_What you need to do_
In the entries below, which lines run from the one with "(440, 178) = (589, 233): white" through the one with "(784, 273) = (835, 514): purple"? Repeat exactly those, both included, and no pictures.

_Data for this exercise_
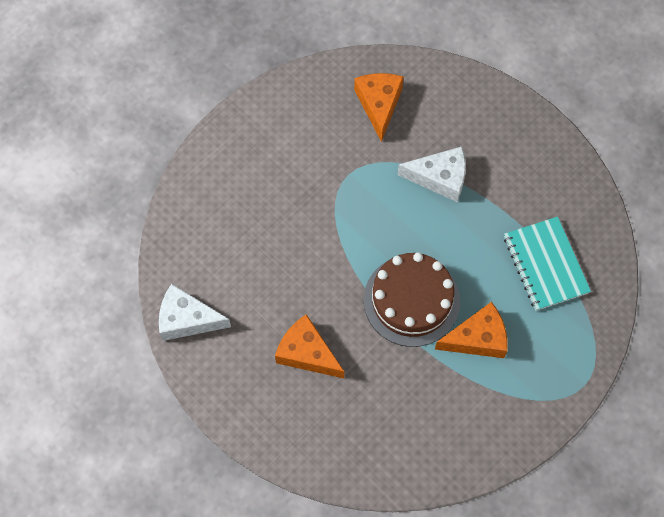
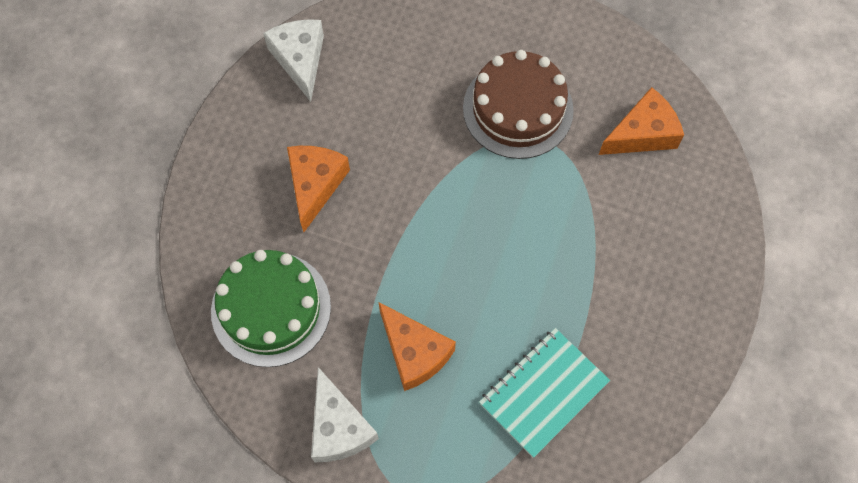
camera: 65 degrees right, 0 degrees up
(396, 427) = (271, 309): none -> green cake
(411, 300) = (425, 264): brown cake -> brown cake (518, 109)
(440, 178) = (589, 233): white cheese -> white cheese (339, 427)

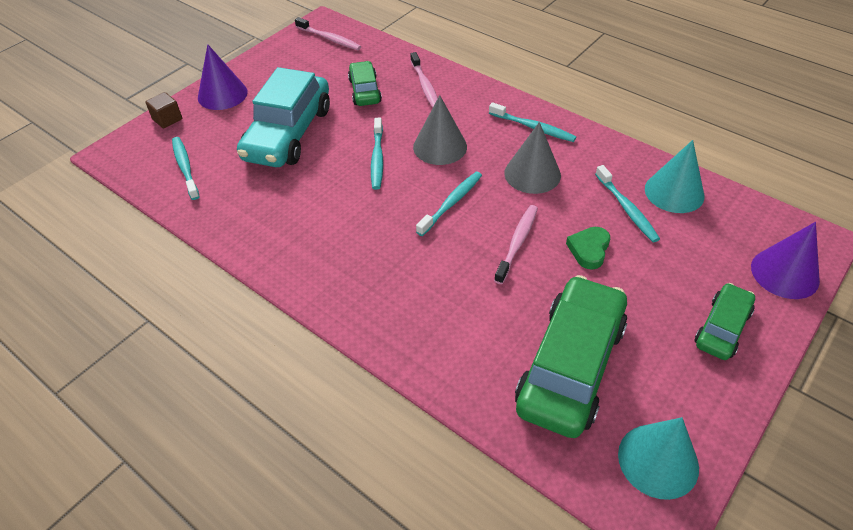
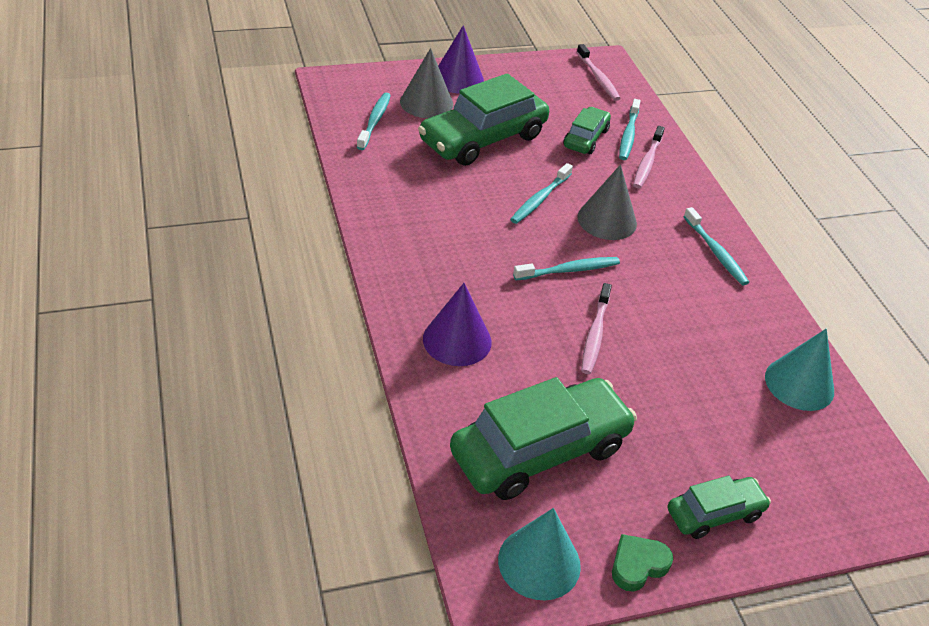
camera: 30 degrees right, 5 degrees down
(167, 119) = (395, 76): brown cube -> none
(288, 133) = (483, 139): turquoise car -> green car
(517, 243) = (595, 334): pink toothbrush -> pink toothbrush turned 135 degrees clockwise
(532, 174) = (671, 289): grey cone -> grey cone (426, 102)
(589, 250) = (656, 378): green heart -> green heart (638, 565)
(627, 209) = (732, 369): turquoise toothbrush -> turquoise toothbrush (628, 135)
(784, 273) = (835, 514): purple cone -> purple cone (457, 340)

--

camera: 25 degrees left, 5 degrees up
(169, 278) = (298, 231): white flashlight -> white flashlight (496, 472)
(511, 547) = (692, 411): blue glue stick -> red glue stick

_Task response_
(440, 178) = (589, 233): white cheese -> white cheese (339, 427)

camera: 30 degrees right, 5 degrees down
(167, 119) = (395, 76): brown cube -> none
(288, 133) = (483, 139): turquoise car -> green car
(517, 243) = (595, 334): pink toothbrush -> pink toothbrush turned 135 degrees clockwise
(532, 174) = (671, 289): grey cone -> grey cone (426, 102)
(589, 250) = (656, 378): green heart -> green heart (638, 565)
(627, 209) = (732, 369): turquoise toothbrush -> turquoise toothbrush (628, 135)
(784, 273) = (835, 514): purple cone -> purple cone (457, 340)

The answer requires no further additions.